◆ EXCERPTED RECORDS:
((

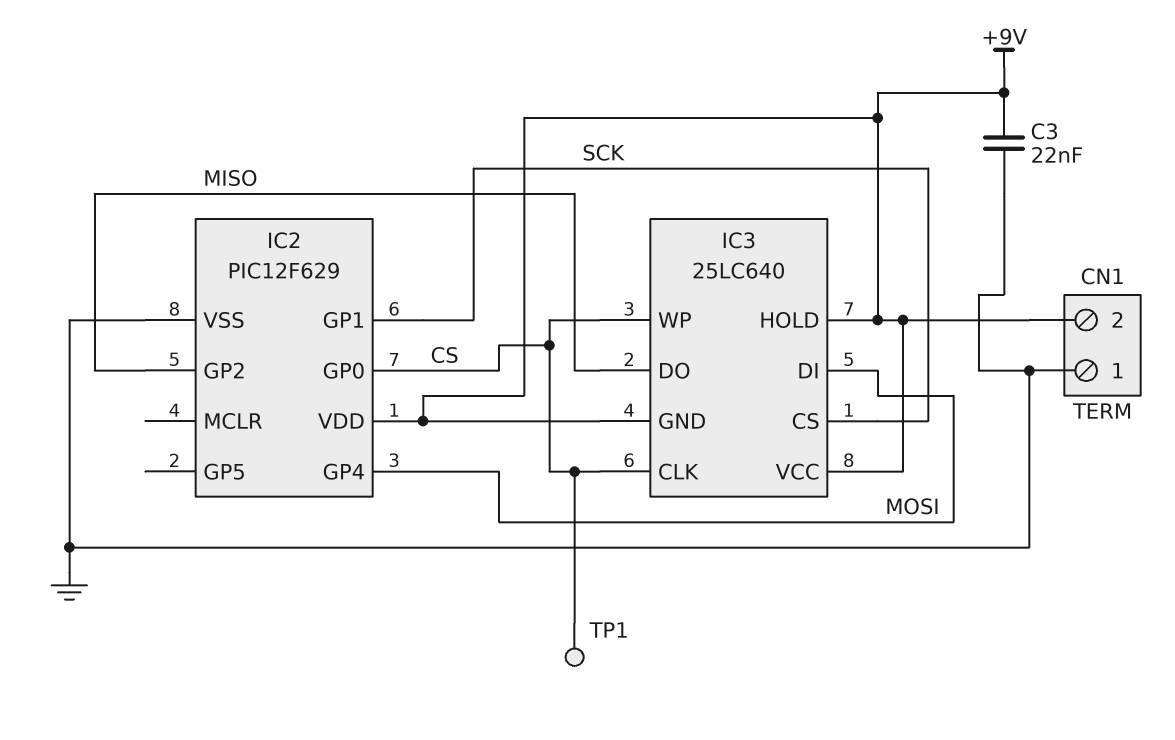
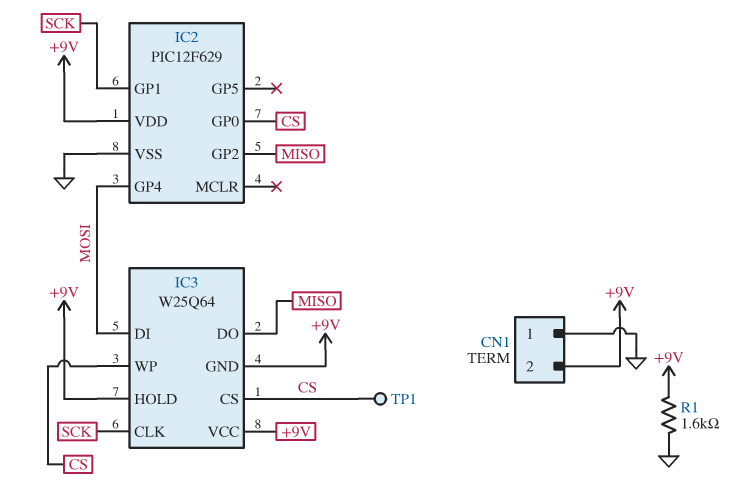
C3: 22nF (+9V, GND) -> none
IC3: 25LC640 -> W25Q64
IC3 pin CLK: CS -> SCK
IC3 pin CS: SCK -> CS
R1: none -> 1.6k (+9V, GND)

))
((

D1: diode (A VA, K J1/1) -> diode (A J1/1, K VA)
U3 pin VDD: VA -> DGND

))

◆ WHAT THIS TASK INVOLVES: Copy verbatim, from the listing above, each line from the one containing "IC3 pin CLK: CS -> SCK" down to the one containing "R1: none -> 1.6k (+9V, GND)", inclusive.

◆ RESULT OF THE EXERCISE:
IC3 pin CLK: CS -> SCK
IC3 pin CS: SCK -> CS
R1: none -> 1.6k (+9V, GND)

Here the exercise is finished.